- [What is being asked]: Copy exactly the lines of the records below, and only those lines, beginning with the line that contains "white_tagefuk (no. 1" and ending with the line that contains "green_murunon (no. 3 from left)".

- [Dataset excerpts]:

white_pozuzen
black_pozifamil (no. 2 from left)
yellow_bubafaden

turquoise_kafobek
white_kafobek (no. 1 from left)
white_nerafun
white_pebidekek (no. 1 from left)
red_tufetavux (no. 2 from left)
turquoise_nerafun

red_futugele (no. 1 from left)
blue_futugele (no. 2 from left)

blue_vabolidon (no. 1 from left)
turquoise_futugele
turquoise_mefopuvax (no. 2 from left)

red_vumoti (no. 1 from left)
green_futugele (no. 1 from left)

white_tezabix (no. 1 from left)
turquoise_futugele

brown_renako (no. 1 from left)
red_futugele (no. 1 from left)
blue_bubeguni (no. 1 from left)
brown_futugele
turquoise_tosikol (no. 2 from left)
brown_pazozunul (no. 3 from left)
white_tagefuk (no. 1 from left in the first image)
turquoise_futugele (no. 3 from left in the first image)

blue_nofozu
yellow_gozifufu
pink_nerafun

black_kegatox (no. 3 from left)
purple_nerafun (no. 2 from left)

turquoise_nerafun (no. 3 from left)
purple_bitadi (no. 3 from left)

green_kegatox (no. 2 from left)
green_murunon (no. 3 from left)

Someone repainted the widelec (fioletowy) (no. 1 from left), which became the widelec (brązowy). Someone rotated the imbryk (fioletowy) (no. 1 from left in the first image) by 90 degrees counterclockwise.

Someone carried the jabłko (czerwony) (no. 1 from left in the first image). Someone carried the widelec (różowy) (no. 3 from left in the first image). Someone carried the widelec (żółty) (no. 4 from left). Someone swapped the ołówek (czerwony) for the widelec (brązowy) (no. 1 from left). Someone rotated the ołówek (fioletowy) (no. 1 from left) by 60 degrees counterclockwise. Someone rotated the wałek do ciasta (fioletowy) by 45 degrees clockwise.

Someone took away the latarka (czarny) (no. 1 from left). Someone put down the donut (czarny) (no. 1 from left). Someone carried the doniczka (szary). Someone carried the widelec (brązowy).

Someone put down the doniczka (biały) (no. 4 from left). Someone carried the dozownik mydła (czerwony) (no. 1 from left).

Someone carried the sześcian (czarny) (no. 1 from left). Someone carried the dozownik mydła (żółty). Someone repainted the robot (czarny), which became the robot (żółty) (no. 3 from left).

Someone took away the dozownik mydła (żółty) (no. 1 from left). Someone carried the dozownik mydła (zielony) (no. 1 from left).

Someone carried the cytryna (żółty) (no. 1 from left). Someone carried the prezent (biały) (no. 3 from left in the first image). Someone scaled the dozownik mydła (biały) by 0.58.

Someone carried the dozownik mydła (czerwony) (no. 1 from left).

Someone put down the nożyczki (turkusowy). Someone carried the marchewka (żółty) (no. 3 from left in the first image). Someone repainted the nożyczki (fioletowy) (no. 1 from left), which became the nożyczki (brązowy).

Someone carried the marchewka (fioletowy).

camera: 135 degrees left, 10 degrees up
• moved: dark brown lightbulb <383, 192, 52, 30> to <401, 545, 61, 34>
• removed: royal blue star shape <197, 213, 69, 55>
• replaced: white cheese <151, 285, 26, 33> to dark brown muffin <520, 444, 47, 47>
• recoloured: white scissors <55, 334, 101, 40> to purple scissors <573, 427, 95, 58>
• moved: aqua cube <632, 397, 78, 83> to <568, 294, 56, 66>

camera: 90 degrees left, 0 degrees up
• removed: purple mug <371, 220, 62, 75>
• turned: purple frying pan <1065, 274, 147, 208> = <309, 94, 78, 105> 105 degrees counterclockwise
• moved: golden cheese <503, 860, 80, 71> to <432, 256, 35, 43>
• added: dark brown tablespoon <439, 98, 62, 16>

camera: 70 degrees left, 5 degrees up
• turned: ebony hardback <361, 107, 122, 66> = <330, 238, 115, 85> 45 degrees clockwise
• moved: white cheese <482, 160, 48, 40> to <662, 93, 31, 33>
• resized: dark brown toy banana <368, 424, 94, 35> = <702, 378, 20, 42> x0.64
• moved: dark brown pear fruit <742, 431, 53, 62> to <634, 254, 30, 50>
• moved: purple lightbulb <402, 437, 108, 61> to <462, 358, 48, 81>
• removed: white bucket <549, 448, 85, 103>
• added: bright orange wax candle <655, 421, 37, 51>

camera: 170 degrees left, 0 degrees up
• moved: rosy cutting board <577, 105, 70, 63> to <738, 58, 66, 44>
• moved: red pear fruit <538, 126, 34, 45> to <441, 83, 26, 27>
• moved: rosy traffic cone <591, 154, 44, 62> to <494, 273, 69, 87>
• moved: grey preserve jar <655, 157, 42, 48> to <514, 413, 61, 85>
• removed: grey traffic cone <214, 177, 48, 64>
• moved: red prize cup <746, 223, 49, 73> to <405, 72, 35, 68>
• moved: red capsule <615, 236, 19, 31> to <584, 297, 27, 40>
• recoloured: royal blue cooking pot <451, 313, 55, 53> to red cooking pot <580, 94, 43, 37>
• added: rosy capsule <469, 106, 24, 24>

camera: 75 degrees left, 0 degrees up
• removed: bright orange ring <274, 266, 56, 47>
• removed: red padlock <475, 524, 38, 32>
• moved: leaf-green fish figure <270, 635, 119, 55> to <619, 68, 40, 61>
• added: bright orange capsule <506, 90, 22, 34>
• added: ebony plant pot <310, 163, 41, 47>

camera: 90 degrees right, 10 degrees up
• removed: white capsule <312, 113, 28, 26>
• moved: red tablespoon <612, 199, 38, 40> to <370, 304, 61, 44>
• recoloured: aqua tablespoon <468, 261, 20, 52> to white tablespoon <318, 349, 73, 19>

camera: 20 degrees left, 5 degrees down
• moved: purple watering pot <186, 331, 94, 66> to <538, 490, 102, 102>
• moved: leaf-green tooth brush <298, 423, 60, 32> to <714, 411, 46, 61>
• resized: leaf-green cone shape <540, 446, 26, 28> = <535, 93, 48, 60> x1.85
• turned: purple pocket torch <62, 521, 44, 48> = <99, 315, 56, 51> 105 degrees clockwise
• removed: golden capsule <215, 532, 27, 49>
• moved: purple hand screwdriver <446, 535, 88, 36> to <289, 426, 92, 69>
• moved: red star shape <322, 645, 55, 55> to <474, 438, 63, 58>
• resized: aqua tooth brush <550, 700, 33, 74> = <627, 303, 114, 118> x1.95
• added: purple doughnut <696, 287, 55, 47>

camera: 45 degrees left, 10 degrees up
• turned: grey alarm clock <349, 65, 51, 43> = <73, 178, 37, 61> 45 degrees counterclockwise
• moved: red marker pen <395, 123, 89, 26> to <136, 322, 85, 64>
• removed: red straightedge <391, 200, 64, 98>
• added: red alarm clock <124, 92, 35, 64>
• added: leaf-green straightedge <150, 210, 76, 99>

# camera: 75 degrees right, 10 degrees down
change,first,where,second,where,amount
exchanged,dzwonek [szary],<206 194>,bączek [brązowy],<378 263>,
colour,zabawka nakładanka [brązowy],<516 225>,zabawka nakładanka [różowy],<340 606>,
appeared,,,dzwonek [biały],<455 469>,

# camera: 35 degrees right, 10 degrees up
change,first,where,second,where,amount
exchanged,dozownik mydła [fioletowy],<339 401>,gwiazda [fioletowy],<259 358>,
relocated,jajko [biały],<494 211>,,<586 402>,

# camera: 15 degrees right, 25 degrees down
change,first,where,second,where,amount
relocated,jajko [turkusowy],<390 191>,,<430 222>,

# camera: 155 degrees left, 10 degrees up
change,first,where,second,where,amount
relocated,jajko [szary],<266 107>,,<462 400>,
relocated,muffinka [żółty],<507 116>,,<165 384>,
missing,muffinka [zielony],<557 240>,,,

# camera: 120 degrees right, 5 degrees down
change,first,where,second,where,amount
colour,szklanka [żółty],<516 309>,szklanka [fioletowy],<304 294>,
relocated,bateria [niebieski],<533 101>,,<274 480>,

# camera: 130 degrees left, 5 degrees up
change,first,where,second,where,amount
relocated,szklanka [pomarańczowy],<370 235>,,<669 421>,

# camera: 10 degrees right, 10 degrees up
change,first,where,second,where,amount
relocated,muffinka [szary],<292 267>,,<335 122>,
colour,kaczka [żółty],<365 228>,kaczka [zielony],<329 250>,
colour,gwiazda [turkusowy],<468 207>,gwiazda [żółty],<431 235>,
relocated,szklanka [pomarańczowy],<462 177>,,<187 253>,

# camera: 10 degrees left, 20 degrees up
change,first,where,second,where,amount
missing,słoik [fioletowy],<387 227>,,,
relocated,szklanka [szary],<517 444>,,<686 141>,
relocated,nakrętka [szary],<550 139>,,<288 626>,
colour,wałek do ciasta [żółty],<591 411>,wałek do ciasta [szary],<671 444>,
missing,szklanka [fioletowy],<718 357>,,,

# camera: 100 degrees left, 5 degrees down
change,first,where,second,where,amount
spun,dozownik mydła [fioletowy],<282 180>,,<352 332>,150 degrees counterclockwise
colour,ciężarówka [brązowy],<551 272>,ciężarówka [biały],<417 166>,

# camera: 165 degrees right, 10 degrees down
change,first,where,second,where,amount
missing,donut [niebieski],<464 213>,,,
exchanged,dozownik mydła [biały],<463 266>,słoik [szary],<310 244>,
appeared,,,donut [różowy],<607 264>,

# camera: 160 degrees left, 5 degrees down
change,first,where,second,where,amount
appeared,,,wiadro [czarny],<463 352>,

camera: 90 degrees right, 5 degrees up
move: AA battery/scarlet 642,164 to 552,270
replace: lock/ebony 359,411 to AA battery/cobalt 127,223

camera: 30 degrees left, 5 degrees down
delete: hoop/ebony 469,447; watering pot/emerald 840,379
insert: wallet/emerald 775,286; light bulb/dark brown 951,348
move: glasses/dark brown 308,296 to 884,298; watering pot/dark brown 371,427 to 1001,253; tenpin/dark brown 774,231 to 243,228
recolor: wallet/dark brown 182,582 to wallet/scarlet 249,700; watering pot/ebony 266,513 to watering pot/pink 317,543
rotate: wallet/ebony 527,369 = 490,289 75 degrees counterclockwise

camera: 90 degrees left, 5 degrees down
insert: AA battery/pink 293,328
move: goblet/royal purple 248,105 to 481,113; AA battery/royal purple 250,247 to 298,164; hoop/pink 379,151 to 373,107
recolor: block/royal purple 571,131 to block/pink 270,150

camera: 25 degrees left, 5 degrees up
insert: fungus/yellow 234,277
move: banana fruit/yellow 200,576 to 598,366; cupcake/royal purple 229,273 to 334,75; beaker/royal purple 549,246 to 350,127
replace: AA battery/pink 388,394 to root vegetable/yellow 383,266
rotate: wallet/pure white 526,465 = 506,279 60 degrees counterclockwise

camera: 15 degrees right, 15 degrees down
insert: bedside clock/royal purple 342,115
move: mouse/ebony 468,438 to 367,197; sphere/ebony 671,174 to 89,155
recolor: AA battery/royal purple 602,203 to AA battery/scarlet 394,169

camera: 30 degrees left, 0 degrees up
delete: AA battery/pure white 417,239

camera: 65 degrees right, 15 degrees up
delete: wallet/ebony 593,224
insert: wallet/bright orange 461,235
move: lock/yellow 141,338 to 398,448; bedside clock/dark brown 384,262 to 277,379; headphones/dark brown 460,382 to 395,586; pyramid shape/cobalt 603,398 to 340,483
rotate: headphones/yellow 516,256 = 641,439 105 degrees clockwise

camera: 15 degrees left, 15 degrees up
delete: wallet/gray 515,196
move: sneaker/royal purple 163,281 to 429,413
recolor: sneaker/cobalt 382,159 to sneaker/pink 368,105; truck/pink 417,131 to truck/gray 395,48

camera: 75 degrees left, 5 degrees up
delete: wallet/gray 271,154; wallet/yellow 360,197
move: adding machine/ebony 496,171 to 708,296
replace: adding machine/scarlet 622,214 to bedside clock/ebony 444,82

- [Response]:
white_tagefuk (no. 1 from left in the first image)
turquoise_futugele (no. 3 from left in the first image)

blue_nofozu
yellow_gozifufu
pink_nerafun

black_kegatox (no. 3 from left)
purple_nerafun (no. 2 from left)

turquoise_nerafun (no. 3 from left)
purple_bitadi (no. 3 from left)

green_kegatox (no. 2 from left)
green_murunon (no. 3 from left)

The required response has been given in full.